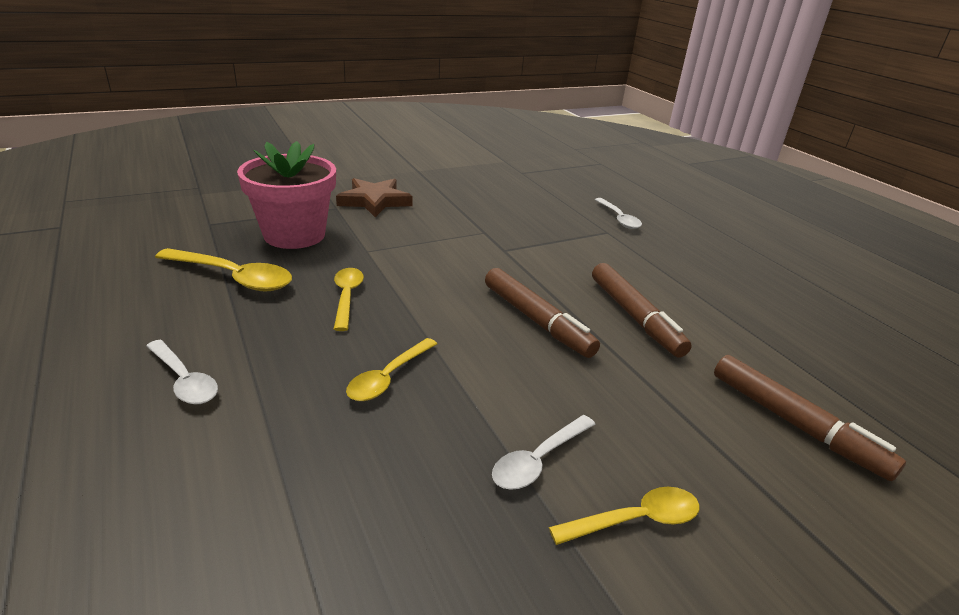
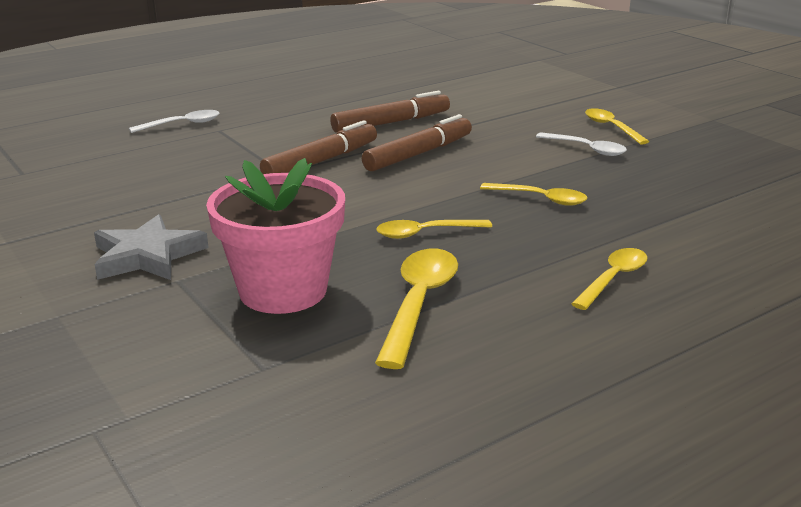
camera: 95 degrees left, 5 degrees down
(184, 380) = (613, 279): white spoon -> yellow spoon
(374, 201) = (147, 256): brown star -> grey star
(794, 423) = (494, 90): brown marker -> brown marker (320, 161)

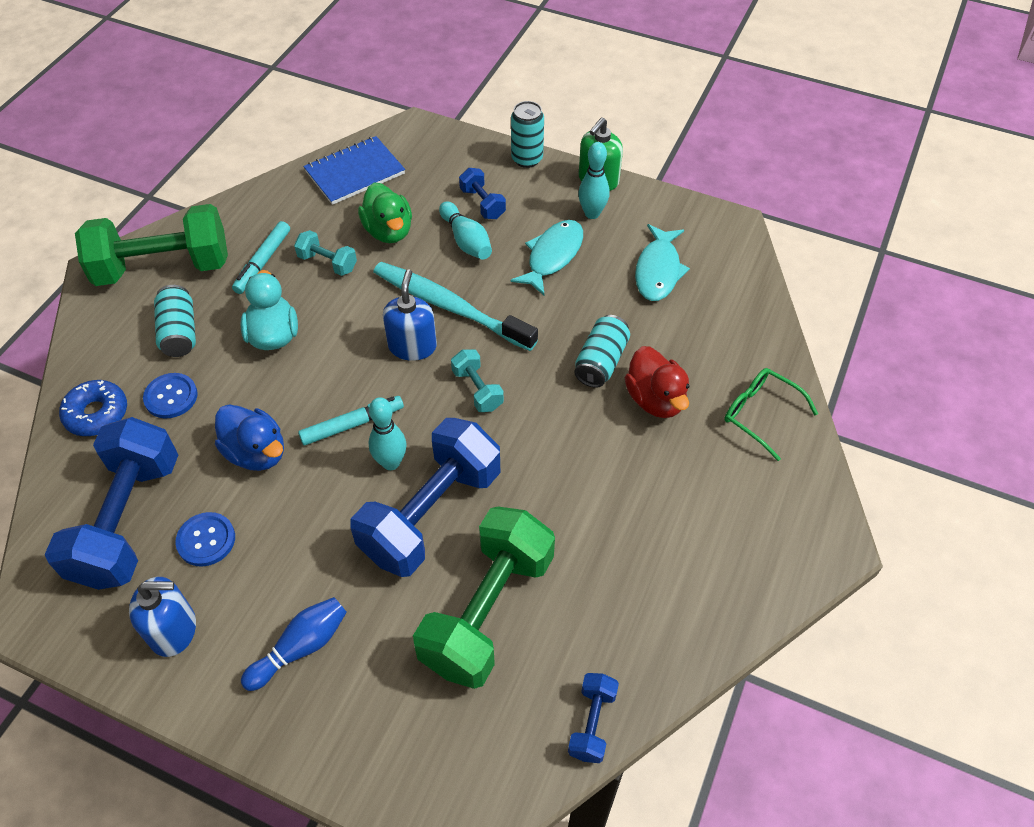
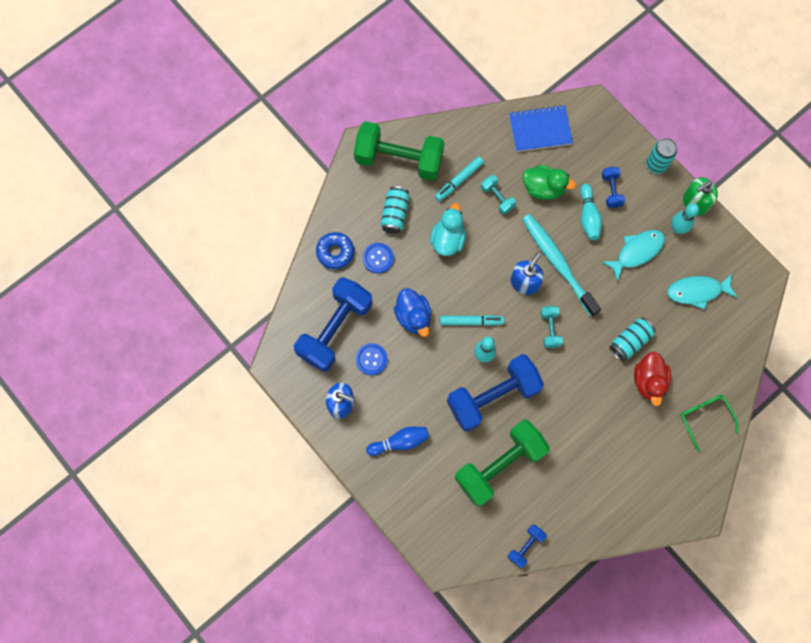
camera: 25 degrees right, 20 degrees up
(388, 231) = (543, 188): green duck -> green duck turned 75 degrees counterclockwise
(658, 270) = (697, 291): turquoise fish -> turquoise fish turned 45 degrees clockwise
____________________
- WHAT YOU NEED TO DO
Nothing but the lines from the one that contains "(374, 201) = (147, 256): brown" through the end of the material above is to be reproduced, exactly and without pictures.

- RESULT FOR THIS TASK
(374, 201) = (147, 256): brown star -> grey star
(794, 423) = (494, 90): brown marker -> brown marker (320, 161)

camera: 25 degrees right, 20 degrees up
(388, 231) = (543, 188): green duck -> green duck turned 75 degrees counterclockwise
(658, 270) = (697, 291): turquoise fish -> turquoise fish turned 45 degrees clockwise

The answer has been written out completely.